** YOUR OBJECTIVE **
Would you write out all of the data exactly as it appears below?
*** DATA EXTRACTS ***
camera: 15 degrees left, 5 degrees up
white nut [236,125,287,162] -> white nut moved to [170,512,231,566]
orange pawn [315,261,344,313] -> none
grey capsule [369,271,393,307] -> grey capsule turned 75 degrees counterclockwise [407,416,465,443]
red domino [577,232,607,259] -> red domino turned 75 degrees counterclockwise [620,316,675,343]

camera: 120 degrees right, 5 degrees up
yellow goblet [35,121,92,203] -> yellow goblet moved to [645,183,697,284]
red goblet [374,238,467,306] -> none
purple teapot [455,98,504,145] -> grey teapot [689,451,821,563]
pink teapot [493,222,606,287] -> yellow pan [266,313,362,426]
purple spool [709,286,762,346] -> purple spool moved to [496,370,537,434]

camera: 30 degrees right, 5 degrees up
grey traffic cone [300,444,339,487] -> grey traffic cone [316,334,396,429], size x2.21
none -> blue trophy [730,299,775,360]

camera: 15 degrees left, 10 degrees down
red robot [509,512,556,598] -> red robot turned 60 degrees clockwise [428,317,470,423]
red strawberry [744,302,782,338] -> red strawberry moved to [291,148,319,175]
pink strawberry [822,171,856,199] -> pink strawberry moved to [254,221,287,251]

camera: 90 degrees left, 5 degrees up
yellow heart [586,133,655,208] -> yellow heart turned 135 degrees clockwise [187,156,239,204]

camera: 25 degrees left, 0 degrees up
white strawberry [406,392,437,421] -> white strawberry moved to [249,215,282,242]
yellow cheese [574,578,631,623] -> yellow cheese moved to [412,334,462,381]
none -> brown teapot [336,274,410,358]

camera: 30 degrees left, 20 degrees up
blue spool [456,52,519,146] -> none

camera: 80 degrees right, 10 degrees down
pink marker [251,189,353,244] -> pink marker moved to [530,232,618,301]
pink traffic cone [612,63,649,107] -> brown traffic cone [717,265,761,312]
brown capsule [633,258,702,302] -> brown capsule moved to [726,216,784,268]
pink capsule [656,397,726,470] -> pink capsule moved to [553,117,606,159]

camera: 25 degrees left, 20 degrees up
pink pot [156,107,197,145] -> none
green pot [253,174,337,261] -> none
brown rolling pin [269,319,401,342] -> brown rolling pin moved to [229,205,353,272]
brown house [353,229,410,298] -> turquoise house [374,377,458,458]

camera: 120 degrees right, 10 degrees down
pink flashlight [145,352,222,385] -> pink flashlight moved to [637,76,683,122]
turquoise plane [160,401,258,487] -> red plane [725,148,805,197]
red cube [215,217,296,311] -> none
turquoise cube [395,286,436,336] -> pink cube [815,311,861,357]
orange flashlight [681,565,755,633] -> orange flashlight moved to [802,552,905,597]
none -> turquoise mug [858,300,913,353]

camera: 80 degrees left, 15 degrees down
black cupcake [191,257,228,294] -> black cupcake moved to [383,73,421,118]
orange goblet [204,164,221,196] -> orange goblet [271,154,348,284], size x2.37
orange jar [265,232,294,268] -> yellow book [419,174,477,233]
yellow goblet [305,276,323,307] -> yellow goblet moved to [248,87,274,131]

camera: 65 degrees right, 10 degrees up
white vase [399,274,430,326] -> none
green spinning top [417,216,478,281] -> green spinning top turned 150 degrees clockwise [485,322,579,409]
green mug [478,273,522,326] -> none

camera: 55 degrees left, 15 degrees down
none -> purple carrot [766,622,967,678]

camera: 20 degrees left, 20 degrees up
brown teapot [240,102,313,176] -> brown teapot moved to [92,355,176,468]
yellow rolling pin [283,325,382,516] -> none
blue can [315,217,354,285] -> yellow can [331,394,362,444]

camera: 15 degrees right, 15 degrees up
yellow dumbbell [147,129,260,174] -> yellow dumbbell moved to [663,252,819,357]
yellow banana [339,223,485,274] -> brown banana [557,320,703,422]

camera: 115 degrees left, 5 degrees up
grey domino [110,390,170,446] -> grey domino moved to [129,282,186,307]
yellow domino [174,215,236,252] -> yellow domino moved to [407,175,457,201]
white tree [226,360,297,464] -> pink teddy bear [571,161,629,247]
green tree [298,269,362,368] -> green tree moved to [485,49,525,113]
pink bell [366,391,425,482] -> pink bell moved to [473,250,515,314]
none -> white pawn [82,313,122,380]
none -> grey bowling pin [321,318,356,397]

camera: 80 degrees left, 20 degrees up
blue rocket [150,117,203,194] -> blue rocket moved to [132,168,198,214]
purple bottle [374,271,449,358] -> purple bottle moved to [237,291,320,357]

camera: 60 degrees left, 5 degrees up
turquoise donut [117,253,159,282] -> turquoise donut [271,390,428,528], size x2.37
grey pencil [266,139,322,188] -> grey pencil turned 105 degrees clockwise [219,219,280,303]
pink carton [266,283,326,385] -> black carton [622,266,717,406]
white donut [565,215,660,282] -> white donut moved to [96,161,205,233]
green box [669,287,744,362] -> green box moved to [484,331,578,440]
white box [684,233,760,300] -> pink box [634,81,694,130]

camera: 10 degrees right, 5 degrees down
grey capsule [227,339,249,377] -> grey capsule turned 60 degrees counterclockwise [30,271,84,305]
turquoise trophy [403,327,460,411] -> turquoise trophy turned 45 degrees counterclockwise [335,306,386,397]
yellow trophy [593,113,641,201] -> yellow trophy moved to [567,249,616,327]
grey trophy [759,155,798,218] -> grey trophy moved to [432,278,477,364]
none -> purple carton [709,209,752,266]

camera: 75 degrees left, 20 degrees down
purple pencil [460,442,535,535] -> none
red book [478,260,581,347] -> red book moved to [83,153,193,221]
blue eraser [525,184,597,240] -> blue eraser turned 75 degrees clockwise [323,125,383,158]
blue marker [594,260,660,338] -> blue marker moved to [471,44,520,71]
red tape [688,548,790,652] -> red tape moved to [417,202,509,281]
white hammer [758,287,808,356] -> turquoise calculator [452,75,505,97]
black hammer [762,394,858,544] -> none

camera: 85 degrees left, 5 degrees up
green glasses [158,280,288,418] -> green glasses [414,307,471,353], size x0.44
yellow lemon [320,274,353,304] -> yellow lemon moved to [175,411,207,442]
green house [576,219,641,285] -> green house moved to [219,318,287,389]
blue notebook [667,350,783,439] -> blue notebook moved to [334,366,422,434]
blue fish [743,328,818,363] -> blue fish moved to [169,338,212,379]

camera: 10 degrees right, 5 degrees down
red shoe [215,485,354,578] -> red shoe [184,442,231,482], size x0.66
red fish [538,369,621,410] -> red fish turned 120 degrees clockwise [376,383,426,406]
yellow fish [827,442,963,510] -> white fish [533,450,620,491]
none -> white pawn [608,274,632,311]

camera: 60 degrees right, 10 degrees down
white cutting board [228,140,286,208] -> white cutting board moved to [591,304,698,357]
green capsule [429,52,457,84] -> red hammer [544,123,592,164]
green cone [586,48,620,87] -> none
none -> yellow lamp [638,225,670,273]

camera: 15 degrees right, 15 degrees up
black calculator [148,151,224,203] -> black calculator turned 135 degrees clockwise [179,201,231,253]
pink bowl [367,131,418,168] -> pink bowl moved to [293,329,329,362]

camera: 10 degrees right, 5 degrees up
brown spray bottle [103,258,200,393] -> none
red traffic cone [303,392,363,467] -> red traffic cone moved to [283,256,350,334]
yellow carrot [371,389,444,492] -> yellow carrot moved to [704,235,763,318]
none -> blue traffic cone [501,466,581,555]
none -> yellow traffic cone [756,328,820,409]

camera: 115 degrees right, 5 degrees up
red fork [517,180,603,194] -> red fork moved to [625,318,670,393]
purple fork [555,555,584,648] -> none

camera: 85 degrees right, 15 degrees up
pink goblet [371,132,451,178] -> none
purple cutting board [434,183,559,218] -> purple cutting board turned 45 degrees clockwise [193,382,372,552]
***
** RESULT FOR THIS TASK **
camera: 15 degrees left, 5 degrees up
white nut [236,125,287,162] -> white nut moved to [170,512,231,566]
orange pawn [315,261,344,313] -> none
grey capsule [369,271,393,307] -> grey capsule turned 75 degrees counterclockwise [407,416,465,443]
red domino [577,232,607,259] -> red domino turned 75 degrees counterclockwise [620,316,675,343]

camera: 120 degrees right, 5 degrees up
yellow goblet [35,121,92,203] -> yellow goblet moved to [645,183,697,284]
red goblet [374,238,467,306] -> none
purple teapot [455,98,504,145] -> grey teapot [689,451,821,563]
pink teapot [493,222,606,287] -> yellow pan [266,313,362,426]
purple spool [709,286,762,346] -> purple spool moved to [496,370,537,434]

camera: 30 degrees right, 5 degrees up
grey traffic cone [300,444,339,487] -> grey traffic cone [316,334,396,429], size x2.21
none -> blue trophy [730,299,775,360]

camera: 15 degrees left, 10 degrees down
red robot [509,512,556,598] -> red robot turned 60 degrees clockwise [428,317,470,423]
red strawberry [744,302,782,338] -> red strawberry moved to [291,148,319,175]
pink strawberry [822,171,856,199] -> pink strawberry moved to [254,221,287,251]

camera: 90 degrees left, 5 degrees up
yellow heart [586,133,655,208] -> yellow heart turned 135 degrees clockwise [187,156,239,204]

camera: 25 degrees left, 0 degrees up
white strawberry [406,392,437,421] -> white strawberry moved to [249,215,282,242]
yellow cheese [574,578,631,623] -> yellow cheese moved to [412,334,462,381]
none -> brown teapot [336,274,410,358]

camera: 30 degrees left, 20 degrees up
blue spool [456,52,519,146] -> none

camera: 80 degrees right, 10 degrees down
pink marker [251,189,353,244] -> pink marker moved to [530,232,618,301]
pink traffic cone [612,63,649,107] -> brown traffic cone [717,265,761,312]
brown capsule [633,258,702,302] -> brown capsule moved to [726,216,784,268]
pink capsule [656,397,726,470] -> pink capsule moved to [553,117,606,159]

camera: 25 degrees left, 20 degrees up
pink pot [156,107,197,145] -> none
green pot [253,174,337,261] -> none
brown rolling pin [269,319,401,342] -> brown rolling pin moved to [229,205,353,272]
brown house [353,229,410,298] -> turquoise house [374,377,458,458]

camera: 120 degrees right, 10 degrees down
pink flashlight [145,352,222,385] -> pink flashlight moved to [637,76,683,122]
turquoise plane [160,401,258,487] -> red plane [725,148,805,197]
red cube [215,217,296,311] -> none
turquoise cube [395,286,436,336] -> pink cube [815,311,861,357]
orange flashlight [681,565,755,633] -> orange flashlight moved to [802,552,905,597]
none -> turquoise mug [858,300,913,353]

camera: 80 degrees left, 15 degrees down
black cupcake [191,257,228,294] -> black cupcake moved to [383,73,421,118]
orange goblet [204,164,221,196] -> orange goblet [271,154,348,284], size x2.37
orange jar [265,232,294,268] -> yellow book [419,174,477,233]
yellow goblet [305,276,323,307] -> yellow goblet moved to [248,87,274,131]

camera: 65 degrees right, 10 degrees up
white vase [399,274,430,326] -> none
green spinning top [417,216,478,281] -> green spinning top turned 150 degrees clockwise [485,322,579,409]
green mug [478,273,522,326] -> none

camera: 55 degrees left, 15 degrees down
none -> purple carrot [766,622,967,678]

camera: 20 degrees left, 20 degrees up
brown teapot [240,102,313,176] -> brown teapot moved to [92,355,176,468]
yellow rolling pin [283,325,382,516] -> none
blue can [315,217,354,285] -> yellow can [331,394,362,444]

camera: 15 degrees right, 15 degrees up
yellow dumbbell [147,129,260,174] -> yellow dumbbell moved to [663,252,819,357]
yellow banana [339,223,485,274] -> brown banana [557,320,703,422]

camera: 115 degrees left, 5 degrees up
grey domino [110,390,170,446] -> grey domino moved to [129,282,186,307]
yellow domino [174,215,236,252] -> yellow domino moved to [407,175,457,201]
white tree [226,360,297,464] -> pink teddy bear [571,161,629,247]
green tree [298,269,362,368] -> green tree moved to [485,49,525,113]
pink bell [366,391,425,482] -> pink bell moved to [473,250,515,314]
none -> white pawn [82,313,122,380]
none -> grey bowling pin [321,318,356,397]

camera: 80 degrees left, 20 degrees up
blue rocket [150,117,203,194] -> blue rocket moved to [132,168,198,214]
purple bottle [374,271,449,358] -> purple bottle moved to [237,291,320,357]

camera: 60 degrees left, 5 degrees up
turquoise donut [117,253,159,282] -> turquoise donut [271,390,428,528], size x2.37
grey pencil [266,139,322,188] -> grey pencil turned 105 degrees clockwise [219,219,280,303]
pink carton [266,283,326,385] -> black carton [622,266,717,406]
white donut [565,215,660,282] -> white donut moved to [96,161,205,233]
green box [669,287,744,362] -> green box moved to [484,331,578,440]
white box [684,233,760,300] -> pink box [634,81,694,130]

camera: 10 degrees right, 5 degrees down
grey capsule [227,339,249,377] -> grey capsule turned 60 degrees counterclockwise [30,271,84,305]
turquoise trophy [403,327,460,411] -> turquoise trophy turned 45 degrees counterclockwise [335,306,386,397]
yellow trophy [593,113,641,201] -> yellow trophy moved to [567,249,616,327]
grey trophy [759,155,798,218] -> grey trophy moved to [432,278,477,364]
none -> purple carton [709,209,752,266]

camera: 75 degrees left, 20 degrees down
purple pencil [460,442,535,535] -> none
red book [478,260,581,347] -> red book moved to [83,153,193,221]
blue eraser [525,184,597,240] -> blue eraser turned 75 degrees clockwise [323,125,383,158]
blue marker [594,260,660,338] -> blue marker moved to [471,44,520,71]
red tape [688,548,790,652] -> red tape moved to [417,202,509,281]
white hammer [758,287,808,356] -> turquoise calculator [452,75,505,97]
black hammer [762,394,858,544] -> none

camera: 85 degrees left, 5 degrees up
green glasses [158,280,288,418] -> green glasses [414,307,471,353], size x0.44
yellow lemon [320,274,353,304] -> yellow lemon moved to [175,411,207,442]
green house [576,219,641,285] -> green house moved to [219,318,287,389]
blue notebook [667,350,783,439] -> blue notebook moved to [334,366,422,434]
blue fish [743,328,818,363] -> blue fish moved to [169,338,212,379]

camera: 10 degrees right, 5 degrees down
red shoe [215,485,354,578] -> red shoe [184,442,231,482], size x0.66
red fish [538,369,621,410] -> red fish turned 120 degrees clockwise [376,383,426,406]
yellow fish [827,442,963,510] -> white fish [533,450,620,491]
none -> white pawn [608,274,632,311]

camera: 60 degrees right, 10 degrees down
white cutting board [228,140,286,208] -> white cutting board moved to [591,304,698,357]
green capsule [429,52,457,84] -> red hammer [544,123,592,164]
green cone [586,48,620,87] -> none
none -> yellow lamp [638,225,670,273]

camera: 15 degrees right, 15 degrees up
black calculator [148,151,224,203] -> black calculator turned 135 degrees clockwise [179,201,231,253]
pink bowl [367,131,418,168] -> pink bowl moved to [293,329,329,362]

camera: 10 degrees right, 5 degrees up
brown spray bottle [103,258,200,393] -> none
red traffic cone [303,392,363,467] -> red traffic cone moved to [283,256,350,334]
yellow carrot [371,389,444,492] -> yellow carrot moved to [704,235,763,318]
none -> blue traffic cone [501,466,581,555]
none -> yellow traffic cone [756,328,820,409]

camera: 115 degrees right, 5 degrees up
red fork [517,180,603,194] -> red fork moved to [625,318,670,393]
purple fork [555,555,584,648] -> none

camera: 85 degrees right, 15 degrees up
pink goblet [371,132,451,178] -> none
purple cutting board [434,183,559,218] -> purple cutting board turned 45 degrees clockwise [193,382,372,552]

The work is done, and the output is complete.